The exercise. Could you write out the data without any changes, covering the stretch from its first line through the line that contains "black star at", with both of those lines included?

......

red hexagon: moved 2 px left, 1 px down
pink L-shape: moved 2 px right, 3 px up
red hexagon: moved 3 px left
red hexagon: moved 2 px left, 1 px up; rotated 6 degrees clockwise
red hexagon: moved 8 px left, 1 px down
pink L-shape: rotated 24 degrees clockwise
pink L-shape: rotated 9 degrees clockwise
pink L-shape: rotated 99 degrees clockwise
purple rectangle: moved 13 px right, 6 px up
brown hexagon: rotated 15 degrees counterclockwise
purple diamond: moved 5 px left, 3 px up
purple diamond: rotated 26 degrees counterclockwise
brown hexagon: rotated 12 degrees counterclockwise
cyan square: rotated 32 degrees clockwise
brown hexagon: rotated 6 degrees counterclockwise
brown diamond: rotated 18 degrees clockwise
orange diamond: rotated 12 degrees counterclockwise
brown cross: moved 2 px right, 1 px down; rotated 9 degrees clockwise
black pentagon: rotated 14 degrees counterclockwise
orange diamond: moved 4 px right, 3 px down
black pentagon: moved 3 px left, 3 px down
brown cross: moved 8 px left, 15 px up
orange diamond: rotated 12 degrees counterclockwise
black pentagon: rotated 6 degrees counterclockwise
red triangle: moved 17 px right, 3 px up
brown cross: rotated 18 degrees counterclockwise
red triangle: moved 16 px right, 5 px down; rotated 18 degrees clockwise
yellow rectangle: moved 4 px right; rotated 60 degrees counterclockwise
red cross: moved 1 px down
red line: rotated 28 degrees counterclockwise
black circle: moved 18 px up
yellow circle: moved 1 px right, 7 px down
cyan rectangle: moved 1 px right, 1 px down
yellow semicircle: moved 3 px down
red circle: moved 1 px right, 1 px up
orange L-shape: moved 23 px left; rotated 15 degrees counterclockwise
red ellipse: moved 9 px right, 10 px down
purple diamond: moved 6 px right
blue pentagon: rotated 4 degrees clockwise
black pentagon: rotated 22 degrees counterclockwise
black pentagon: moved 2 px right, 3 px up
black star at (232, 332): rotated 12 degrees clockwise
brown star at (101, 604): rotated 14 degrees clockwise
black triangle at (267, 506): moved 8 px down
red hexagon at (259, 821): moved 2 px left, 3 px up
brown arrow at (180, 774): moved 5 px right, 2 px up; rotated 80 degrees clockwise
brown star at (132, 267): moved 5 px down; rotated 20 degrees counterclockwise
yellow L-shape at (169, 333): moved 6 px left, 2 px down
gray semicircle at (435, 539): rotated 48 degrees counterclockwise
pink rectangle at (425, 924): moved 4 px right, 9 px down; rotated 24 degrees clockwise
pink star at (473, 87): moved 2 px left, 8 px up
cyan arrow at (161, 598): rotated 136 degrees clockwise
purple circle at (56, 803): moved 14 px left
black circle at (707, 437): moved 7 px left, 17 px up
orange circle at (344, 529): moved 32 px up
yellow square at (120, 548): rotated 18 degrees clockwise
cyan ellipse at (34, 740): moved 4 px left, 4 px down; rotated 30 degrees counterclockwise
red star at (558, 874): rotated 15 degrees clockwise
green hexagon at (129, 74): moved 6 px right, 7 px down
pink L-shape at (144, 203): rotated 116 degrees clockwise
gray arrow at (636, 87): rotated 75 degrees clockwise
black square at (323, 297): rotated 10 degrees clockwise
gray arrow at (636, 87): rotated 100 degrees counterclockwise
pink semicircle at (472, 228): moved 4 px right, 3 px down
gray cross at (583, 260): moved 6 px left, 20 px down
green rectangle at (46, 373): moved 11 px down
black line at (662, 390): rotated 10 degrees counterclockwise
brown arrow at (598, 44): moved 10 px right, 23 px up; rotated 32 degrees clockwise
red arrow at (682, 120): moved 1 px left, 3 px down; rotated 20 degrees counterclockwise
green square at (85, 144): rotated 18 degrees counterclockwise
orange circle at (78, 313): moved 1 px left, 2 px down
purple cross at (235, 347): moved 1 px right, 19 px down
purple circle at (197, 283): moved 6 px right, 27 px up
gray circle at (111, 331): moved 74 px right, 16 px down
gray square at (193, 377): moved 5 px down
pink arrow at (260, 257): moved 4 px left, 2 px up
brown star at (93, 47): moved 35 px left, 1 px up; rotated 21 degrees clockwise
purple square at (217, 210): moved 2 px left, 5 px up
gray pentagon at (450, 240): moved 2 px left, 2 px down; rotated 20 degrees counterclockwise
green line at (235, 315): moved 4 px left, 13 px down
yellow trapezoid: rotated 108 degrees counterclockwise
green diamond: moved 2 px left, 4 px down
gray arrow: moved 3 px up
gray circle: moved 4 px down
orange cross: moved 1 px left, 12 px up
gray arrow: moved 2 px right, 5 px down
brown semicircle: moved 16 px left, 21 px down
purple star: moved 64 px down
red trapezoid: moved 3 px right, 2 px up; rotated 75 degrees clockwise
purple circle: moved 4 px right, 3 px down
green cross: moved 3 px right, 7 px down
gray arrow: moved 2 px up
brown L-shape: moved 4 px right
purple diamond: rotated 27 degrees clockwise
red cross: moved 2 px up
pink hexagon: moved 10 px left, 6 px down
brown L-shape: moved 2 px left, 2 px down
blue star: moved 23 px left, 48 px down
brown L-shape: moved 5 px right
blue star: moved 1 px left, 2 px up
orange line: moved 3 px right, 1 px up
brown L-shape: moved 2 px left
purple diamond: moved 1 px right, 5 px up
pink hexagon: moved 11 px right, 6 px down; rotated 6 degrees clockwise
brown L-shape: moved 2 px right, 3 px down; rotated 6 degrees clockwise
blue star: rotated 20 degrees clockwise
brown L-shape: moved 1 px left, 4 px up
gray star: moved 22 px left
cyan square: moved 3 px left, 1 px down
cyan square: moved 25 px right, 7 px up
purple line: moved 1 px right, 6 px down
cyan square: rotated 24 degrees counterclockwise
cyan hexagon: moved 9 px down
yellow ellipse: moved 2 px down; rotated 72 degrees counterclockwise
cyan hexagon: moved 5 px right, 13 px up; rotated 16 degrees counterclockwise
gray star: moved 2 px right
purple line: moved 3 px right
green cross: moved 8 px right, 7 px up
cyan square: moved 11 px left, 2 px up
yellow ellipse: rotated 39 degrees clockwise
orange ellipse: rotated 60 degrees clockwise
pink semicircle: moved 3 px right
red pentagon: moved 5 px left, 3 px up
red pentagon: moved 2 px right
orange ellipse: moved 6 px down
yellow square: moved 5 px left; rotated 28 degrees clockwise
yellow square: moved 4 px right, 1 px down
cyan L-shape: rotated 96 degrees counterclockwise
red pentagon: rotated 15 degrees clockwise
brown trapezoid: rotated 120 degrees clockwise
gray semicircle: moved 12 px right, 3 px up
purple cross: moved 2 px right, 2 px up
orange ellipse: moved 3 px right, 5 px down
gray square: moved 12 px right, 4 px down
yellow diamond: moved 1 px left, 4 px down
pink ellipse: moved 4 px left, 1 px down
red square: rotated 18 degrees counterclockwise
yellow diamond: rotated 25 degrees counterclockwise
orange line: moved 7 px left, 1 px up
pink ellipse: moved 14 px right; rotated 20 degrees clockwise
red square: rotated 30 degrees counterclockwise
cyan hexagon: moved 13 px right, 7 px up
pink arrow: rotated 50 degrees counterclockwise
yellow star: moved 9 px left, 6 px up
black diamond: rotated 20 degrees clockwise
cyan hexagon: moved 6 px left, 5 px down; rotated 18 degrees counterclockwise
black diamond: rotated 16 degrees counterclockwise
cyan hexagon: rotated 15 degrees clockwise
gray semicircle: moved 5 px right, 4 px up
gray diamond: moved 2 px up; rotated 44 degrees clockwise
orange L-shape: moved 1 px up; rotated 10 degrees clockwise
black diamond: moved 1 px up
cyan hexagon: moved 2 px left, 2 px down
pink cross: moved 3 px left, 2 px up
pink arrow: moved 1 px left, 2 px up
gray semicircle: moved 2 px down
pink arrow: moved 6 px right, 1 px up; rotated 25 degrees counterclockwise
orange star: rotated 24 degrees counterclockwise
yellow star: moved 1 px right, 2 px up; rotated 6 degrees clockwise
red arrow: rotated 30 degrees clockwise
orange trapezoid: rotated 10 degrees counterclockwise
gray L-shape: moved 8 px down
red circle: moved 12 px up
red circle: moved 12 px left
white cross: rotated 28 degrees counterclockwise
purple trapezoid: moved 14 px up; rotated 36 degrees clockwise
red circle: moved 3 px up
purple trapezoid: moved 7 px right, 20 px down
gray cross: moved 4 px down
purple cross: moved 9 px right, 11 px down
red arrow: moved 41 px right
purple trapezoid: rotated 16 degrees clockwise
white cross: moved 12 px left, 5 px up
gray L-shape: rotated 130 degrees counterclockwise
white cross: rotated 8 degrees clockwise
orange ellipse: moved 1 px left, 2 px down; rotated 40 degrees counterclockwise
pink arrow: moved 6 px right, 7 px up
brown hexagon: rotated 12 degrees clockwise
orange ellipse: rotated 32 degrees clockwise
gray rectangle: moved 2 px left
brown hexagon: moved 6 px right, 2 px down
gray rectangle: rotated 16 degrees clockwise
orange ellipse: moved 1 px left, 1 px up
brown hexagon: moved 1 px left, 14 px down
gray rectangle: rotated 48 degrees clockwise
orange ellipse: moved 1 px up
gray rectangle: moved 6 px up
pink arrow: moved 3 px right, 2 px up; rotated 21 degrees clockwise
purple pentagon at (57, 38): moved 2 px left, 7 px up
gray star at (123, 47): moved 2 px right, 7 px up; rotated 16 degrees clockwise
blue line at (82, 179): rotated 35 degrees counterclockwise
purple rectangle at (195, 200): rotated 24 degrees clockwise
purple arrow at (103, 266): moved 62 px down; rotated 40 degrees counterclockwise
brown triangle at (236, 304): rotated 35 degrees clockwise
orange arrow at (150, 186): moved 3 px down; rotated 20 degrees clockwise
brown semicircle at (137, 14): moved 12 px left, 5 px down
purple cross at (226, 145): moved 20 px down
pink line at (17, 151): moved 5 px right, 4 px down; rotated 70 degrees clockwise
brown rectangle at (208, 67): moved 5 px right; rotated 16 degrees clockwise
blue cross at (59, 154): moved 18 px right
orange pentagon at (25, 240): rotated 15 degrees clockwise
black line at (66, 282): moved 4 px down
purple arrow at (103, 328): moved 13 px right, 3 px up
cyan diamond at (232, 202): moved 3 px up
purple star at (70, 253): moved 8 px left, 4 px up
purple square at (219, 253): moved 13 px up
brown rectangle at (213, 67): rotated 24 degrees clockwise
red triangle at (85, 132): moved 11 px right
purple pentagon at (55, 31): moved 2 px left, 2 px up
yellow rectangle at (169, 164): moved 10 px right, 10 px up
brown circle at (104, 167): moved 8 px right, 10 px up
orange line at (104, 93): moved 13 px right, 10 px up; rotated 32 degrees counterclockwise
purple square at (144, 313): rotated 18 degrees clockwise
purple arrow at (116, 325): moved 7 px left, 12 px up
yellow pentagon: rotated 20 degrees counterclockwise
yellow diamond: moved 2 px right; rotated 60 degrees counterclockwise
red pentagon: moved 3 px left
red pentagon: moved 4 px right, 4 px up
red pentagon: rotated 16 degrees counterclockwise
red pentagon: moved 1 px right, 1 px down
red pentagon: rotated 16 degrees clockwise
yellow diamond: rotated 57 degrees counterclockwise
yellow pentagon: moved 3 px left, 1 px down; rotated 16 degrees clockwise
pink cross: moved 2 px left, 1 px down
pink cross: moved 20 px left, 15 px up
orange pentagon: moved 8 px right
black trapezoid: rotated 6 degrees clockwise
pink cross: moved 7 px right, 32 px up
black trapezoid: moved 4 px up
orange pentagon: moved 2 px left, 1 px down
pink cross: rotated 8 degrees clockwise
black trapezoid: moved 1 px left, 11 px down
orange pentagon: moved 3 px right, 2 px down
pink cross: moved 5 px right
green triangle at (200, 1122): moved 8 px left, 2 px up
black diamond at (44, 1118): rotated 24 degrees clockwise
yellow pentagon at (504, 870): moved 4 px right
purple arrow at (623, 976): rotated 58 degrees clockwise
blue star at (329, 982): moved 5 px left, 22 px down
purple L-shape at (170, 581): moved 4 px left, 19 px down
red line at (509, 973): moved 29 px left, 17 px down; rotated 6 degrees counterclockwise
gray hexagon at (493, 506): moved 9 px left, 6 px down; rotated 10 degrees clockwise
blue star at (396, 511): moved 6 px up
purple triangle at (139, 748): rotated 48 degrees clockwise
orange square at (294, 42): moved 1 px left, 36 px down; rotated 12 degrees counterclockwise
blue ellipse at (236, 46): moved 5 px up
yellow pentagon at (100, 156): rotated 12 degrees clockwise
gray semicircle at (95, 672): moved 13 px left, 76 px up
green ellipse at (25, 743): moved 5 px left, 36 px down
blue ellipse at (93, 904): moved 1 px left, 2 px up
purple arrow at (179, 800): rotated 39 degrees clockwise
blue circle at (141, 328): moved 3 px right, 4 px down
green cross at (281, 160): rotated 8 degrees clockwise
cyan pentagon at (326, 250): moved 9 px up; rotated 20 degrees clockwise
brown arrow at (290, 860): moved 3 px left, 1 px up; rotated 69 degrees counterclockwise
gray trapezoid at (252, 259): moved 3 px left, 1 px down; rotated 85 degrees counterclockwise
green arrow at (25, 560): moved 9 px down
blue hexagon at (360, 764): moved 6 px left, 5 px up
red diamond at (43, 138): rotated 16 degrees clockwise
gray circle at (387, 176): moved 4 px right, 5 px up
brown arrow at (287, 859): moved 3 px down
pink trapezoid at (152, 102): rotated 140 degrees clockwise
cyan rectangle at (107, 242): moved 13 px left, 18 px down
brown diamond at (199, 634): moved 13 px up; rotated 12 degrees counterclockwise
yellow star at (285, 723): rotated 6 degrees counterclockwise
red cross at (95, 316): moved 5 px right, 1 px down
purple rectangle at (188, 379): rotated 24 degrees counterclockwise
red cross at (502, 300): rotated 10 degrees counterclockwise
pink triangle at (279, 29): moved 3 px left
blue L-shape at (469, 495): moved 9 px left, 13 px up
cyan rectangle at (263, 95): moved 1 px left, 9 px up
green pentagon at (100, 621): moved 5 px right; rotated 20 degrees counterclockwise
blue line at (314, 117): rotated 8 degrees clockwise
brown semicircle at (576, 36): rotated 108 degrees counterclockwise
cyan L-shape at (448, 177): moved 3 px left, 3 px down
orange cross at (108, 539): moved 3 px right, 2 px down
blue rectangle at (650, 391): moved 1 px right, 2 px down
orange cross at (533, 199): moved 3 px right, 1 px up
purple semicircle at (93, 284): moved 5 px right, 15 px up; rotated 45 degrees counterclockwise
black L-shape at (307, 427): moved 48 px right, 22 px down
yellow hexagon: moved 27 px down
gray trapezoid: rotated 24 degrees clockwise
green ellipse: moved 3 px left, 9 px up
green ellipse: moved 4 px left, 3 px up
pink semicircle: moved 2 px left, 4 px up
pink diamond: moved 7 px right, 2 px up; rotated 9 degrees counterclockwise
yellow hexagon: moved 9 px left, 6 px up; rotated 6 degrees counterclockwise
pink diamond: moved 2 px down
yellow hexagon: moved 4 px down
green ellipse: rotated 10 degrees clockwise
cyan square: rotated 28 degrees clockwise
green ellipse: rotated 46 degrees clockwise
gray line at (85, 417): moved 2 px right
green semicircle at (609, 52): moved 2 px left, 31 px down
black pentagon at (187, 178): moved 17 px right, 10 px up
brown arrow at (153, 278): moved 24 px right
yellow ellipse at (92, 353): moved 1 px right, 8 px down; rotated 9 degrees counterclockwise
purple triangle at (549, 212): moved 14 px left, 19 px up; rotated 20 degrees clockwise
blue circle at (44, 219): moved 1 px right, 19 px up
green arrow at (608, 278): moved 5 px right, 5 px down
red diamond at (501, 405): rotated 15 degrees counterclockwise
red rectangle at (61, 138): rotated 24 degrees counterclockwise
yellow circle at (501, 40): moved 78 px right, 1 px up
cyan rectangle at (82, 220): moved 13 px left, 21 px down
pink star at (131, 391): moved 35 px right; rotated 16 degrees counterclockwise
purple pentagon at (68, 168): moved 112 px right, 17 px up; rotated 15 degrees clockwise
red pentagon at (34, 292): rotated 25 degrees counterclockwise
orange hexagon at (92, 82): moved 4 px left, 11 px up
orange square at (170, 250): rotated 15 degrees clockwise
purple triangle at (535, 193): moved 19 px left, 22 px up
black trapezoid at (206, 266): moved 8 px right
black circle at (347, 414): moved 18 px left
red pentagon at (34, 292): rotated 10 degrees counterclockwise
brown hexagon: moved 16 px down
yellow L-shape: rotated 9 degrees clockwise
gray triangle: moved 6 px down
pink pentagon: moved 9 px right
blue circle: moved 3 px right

......

Problem solution.
red hexagon: moved 2 px left, 1 px down
pink L-shape: moved 2 px right, 3 px up
red hexagon: moved 3 px left
red hexagon: moved 2 px left, 1 px up; rotated 6 degrees clockwise
red hexagon: moved 8 px left, 1 px down
pink L-shape: rotated 24 degrees clockwise
pink L-shape: rotated 9 degrees clockwise
pink L-shape: rotated 99 degrees clockwise
purple rectangle: moved 13 px right, 6 px up
brown hexagon: rotated 15 degrees counterclockwise
purple diamond: moved 5 px left, 3 px up
purple diamond: rotated 26 degrees counterclockwise
brown hexagon: rotated 12 degrees counterclockwise
cyan square: rotated 32 degrees clockwise
brown hexagon: rotated 6 degrees counterclockwise
brown diamond: rotated 18 degrees clockwise
orange diamond: rotated 12 degrees counterclockwise
brown cross: moved 2 px right, 1 px down; rotated 9 degrees clockwise
black pentagon: rotated 14 degrees counterclockwise
orange diamond: moved 4 px right, 3 px down
black pentagon: moved 3 px left, 3 px down
brown cross: moved 8 px left, 15 px up
orange diamond: rotated 12 degrees counterclockwise
black pentagon: rotated 6 degrees counterclockwise
red triangle: moved 17 px right, 3 px up
brown cross: rotated 18 degrees counterclockwise
red triangle: moved 16 px right, 5 px down; rotated 18 degrees clockwise
yellow rectangle: moved 4 px right; rotated 60 degrees counterclockwise
red cross: moved 1 px down
red line: rotated 28 degrees counterclockwise
black circle: moved 18 px up
yellow circle: moved 1 px right, 7 px down
cyan rectangle: moved 1 px right, 1 px down
yellow semicircle: moved 3 px down
red circle: moved 1 px right, 1 px up
orange L-shape: moved 23 px left; rotated 15 degrees counterclockwise
red ellipse: moved 9 px right, 10 px down
purple diamond: moved 6 px right
blue pentagon: rotated 4 degrees clockwise
black pentagon: rotated 22 degrees counterclockwise
black pentagon: moved 2 px right, 3 px up
black star at (232, 332): rotated 12 degrees clockwise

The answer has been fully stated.